### Activity
Go through the data and report each line that holds the string "none".
--- Available data Enclosed Below ---
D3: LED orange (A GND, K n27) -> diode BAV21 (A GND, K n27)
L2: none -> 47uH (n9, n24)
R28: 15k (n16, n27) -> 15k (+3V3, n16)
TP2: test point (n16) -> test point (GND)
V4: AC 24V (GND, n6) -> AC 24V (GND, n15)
--- End of Enclosed Available data ---
--- Available data Enclosed Below ---
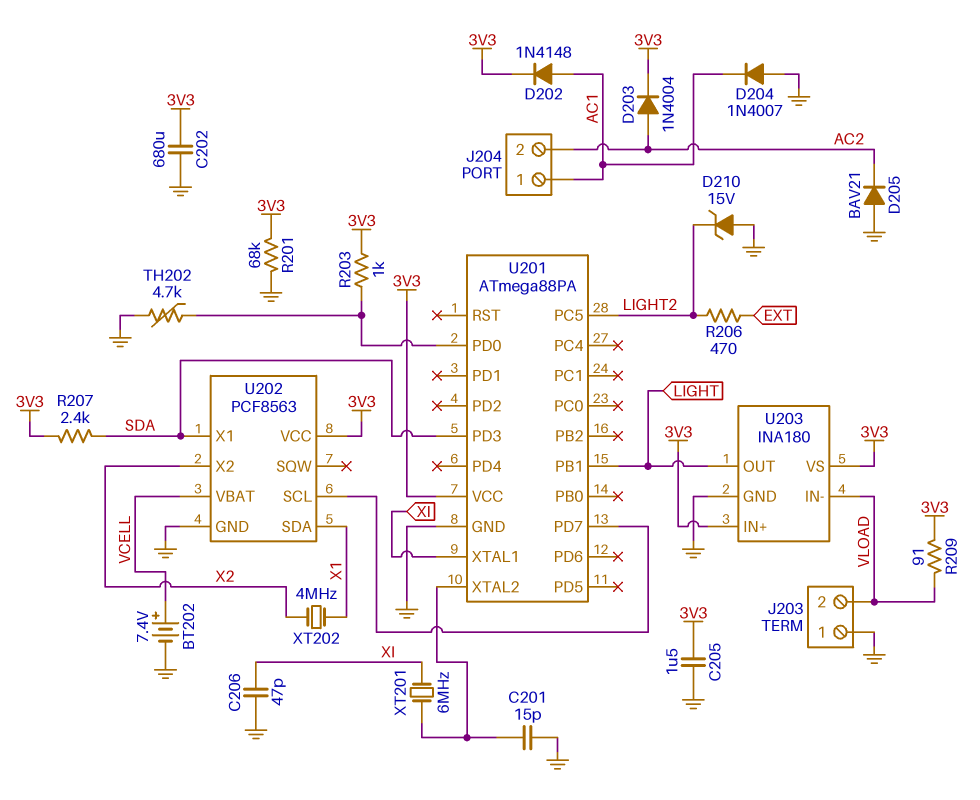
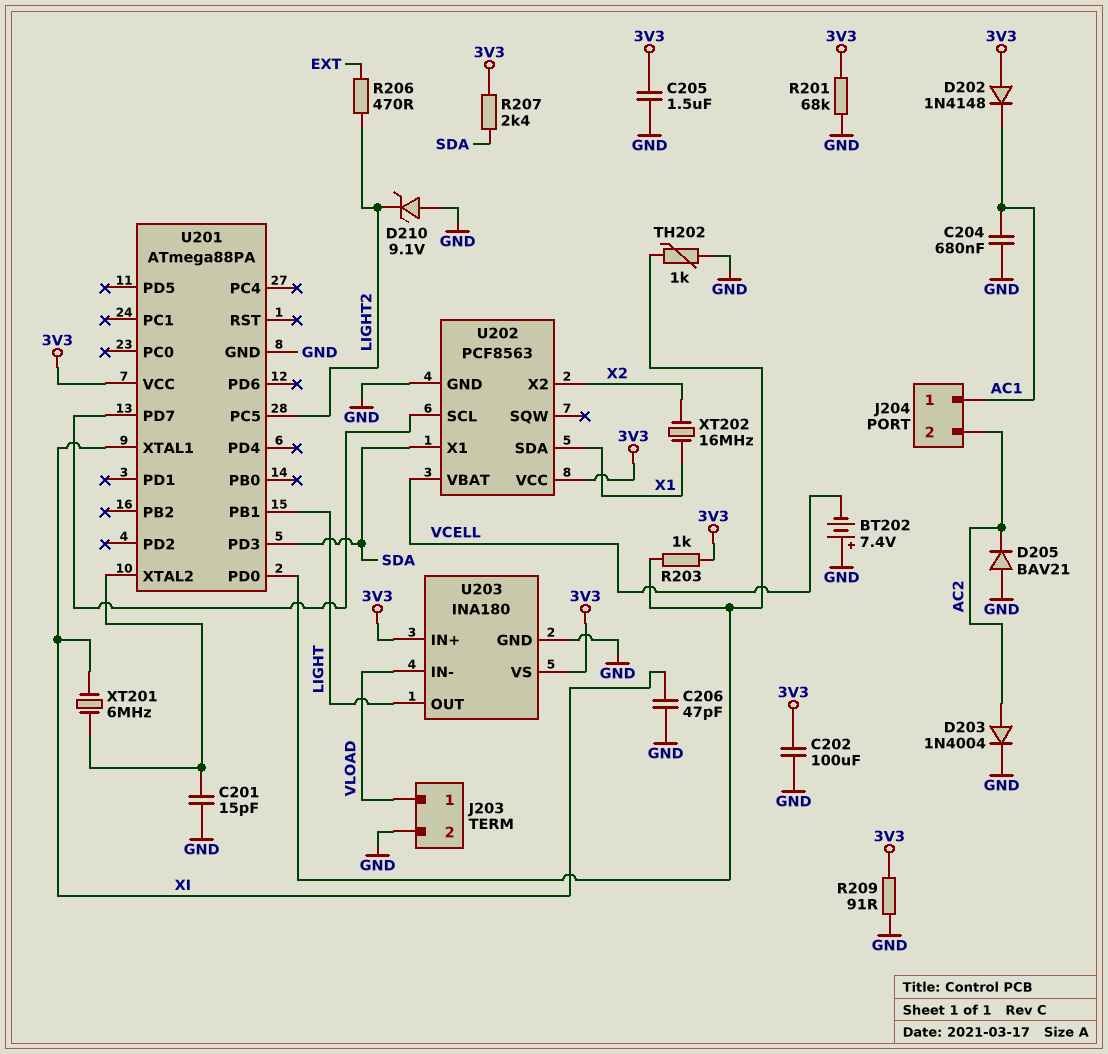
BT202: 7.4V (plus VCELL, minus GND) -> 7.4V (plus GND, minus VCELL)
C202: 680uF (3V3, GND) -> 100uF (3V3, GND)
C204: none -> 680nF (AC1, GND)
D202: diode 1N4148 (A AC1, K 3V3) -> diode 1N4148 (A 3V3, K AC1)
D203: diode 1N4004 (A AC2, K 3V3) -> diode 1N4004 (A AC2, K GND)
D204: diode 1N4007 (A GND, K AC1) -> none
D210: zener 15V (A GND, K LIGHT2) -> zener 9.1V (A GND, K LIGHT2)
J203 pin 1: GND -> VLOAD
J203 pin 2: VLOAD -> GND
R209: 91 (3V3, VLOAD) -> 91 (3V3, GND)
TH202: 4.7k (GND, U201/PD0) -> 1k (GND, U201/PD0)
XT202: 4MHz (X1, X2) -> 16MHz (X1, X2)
--- End of Enclosed Available data ---
### Written answer
L2: none -> 47uH (n9, n24)
C204: none -> 680nF (AC1, GND)
D204: diode 1N4007 (A GND, K AC1) -> none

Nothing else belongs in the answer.